# [Information given]
Start of Block

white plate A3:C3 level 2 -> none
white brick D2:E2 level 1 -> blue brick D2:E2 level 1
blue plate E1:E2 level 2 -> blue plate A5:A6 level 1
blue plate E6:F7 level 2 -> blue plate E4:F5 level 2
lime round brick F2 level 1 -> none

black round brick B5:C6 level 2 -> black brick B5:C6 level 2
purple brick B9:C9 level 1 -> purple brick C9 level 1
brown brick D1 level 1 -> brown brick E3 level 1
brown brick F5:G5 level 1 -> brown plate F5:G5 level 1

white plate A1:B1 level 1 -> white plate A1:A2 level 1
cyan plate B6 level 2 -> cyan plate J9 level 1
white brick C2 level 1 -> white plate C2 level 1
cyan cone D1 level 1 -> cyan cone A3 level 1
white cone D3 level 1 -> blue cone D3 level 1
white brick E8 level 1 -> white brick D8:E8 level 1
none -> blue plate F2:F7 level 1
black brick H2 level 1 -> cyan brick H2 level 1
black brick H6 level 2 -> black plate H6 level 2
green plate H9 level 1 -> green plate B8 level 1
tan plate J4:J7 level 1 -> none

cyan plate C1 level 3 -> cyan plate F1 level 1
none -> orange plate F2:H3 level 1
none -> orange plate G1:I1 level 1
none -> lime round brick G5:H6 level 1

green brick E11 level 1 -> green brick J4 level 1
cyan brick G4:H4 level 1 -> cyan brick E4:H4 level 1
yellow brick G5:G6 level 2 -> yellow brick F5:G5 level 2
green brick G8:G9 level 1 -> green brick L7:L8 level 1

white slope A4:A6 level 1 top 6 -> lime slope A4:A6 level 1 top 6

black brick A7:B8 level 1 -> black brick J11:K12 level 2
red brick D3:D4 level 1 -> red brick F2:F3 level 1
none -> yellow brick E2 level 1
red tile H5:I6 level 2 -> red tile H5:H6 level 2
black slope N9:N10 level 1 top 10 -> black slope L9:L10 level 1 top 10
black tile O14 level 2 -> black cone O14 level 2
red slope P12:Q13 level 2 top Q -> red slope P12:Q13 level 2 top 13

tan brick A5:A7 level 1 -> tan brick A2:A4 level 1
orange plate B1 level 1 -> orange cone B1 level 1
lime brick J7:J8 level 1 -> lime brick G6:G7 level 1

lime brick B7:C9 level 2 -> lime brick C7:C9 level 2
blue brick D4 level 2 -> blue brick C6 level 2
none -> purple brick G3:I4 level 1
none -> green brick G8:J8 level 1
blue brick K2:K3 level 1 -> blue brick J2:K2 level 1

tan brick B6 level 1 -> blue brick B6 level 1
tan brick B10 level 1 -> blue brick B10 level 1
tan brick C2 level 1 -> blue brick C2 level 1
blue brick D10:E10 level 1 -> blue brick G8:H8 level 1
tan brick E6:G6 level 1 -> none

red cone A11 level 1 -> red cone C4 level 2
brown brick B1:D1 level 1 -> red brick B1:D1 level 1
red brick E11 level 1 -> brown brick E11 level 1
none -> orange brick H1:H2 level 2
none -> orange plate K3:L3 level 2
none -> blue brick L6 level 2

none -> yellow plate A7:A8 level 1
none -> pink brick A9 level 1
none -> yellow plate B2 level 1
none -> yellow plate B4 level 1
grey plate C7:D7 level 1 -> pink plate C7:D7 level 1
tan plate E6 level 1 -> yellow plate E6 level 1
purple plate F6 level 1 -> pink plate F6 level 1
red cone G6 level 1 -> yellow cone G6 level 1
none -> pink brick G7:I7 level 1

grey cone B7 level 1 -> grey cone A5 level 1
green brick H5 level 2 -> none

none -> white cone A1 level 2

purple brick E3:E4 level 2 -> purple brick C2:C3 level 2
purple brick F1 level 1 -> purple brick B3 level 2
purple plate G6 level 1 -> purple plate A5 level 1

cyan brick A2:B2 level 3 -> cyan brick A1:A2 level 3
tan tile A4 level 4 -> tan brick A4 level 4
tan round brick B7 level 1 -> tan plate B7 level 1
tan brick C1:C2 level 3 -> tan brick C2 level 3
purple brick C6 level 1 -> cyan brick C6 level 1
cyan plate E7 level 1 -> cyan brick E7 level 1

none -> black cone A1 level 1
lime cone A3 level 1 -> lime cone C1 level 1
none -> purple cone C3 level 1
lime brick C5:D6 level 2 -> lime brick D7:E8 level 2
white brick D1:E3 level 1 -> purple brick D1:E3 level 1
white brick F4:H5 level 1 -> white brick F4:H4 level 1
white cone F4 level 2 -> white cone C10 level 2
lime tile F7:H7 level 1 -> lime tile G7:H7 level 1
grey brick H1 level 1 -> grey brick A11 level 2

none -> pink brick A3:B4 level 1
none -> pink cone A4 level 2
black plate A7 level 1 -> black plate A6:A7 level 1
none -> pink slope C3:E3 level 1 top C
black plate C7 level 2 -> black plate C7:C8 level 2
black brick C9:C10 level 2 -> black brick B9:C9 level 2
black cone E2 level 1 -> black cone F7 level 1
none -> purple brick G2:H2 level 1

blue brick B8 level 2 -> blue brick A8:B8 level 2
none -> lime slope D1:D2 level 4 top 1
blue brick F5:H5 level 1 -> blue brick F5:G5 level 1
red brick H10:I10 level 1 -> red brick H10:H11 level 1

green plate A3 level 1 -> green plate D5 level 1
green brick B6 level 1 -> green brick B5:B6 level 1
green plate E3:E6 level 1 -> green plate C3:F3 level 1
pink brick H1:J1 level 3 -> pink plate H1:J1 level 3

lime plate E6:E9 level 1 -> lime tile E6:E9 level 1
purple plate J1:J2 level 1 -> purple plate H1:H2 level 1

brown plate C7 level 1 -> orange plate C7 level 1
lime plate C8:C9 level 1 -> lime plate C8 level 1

End of Block

# [Work item]
Lines of the material may hold the string "green". Copy each one that does.

# [Answer space]
green plate H9 level 1 -> green plate B8 level 1
green brick E11 level 1 -> green brick J4 level 1
green brick G8:G9 level 1 -> green brick L7:L8 level 1
none -> green brick G8:J8 level 1
green brick H5 level 2 -> none
green plate A3 level 1 -> green plate D5 level 1
green brick B6 level 1 -> green brick B5:B6 level 1
green plate E3:E6 level 1 -> green plate C3:F3 level 1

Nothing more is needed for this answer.